Task goal:
Copy out every line of the records in which "VBAT" can be found.

══ Information shown ══

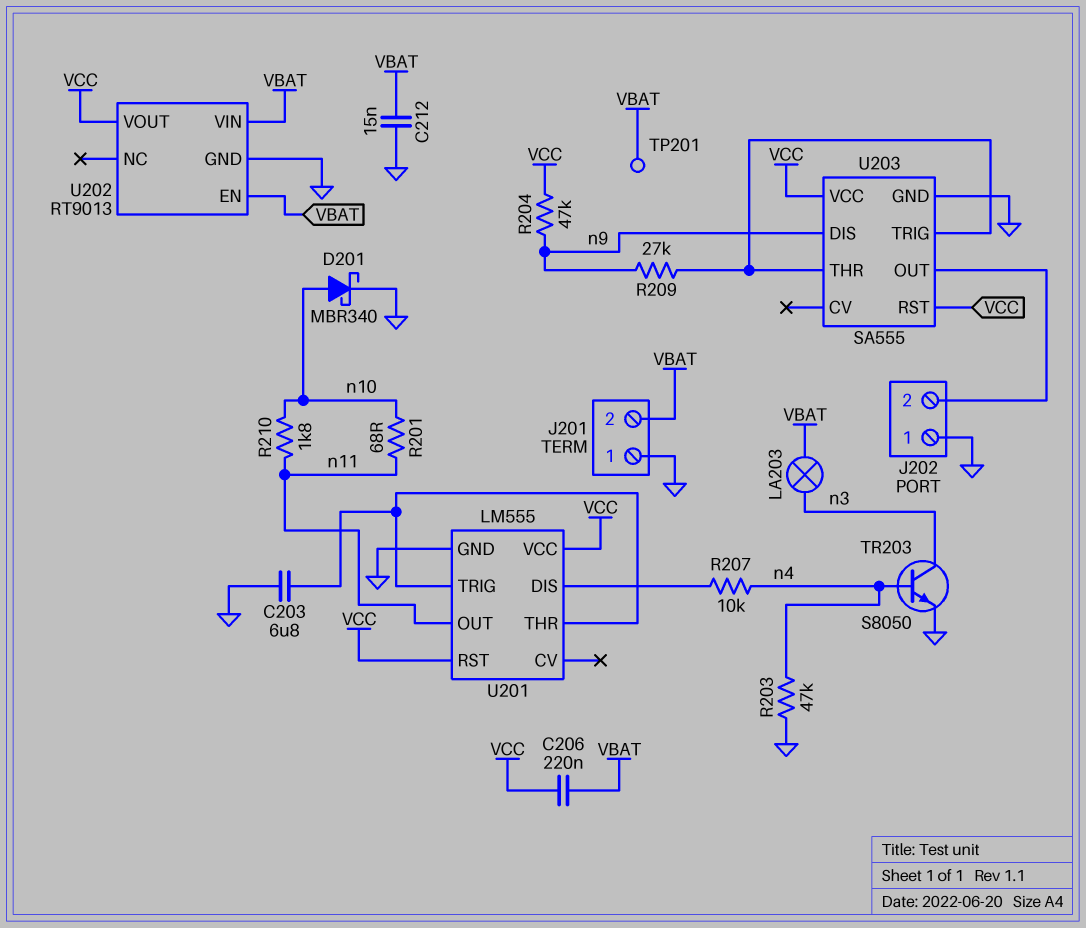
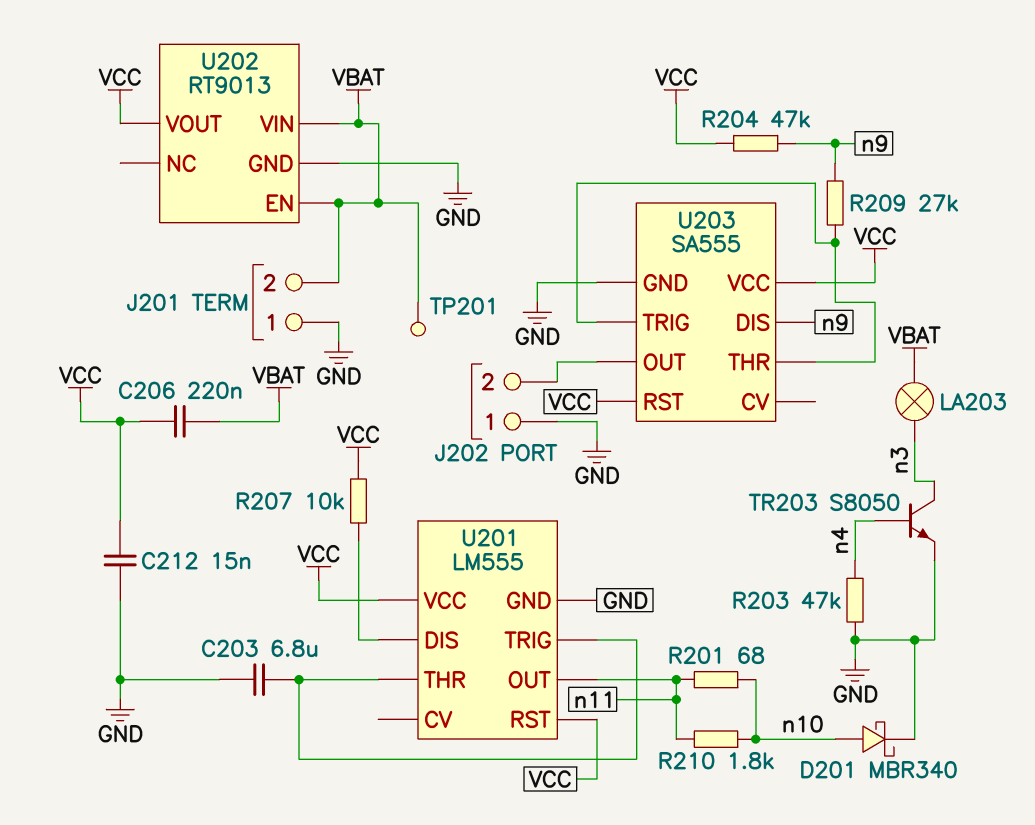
C212: 15nF (GND, VBAT) -> 15nF (GND, VCC)
R207: 10k (U201/DIS, n4) -> 10k (U201/DIS, VCC)

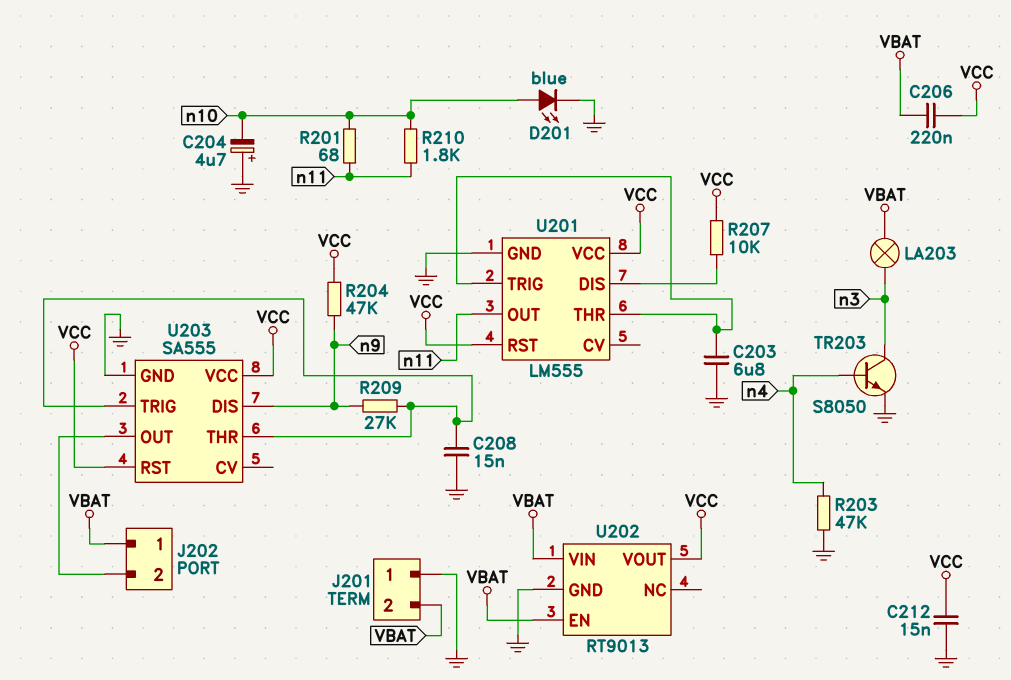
C204: none -> 4.7uF (plus GND, minus n10)
C208: none -> 15nF (GND, U203/THR)
D201: schottky MBR340 (A n10, K GND) -> LED blue (A n10, K GND)
J202 pin 1: GND -> VBAT
TP201: test point (VBAT) -> none

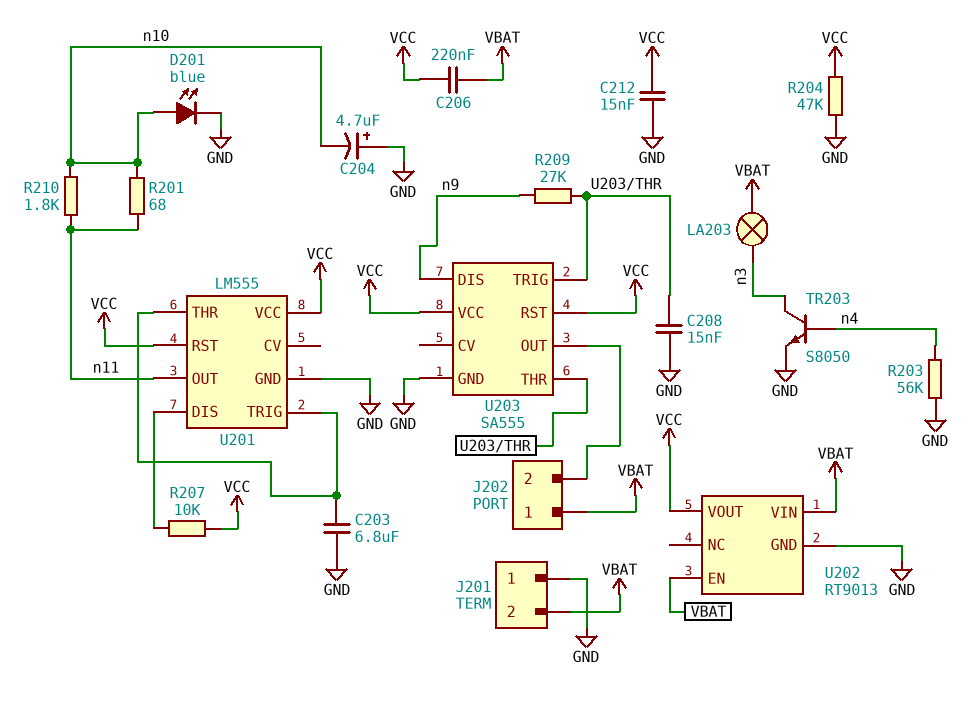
R203: 47k (GND, n4) -> 56k (GND, n4)
R204: 47k (VCC, n9) -> 47k (GND, VCC)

═══

Answer to this task:
C212: 15nF (GND, VBAT) -> 15nF (GND, VCC)
J202 pin 1: GND -> VBAT
TP201: test point (VBAT) -> none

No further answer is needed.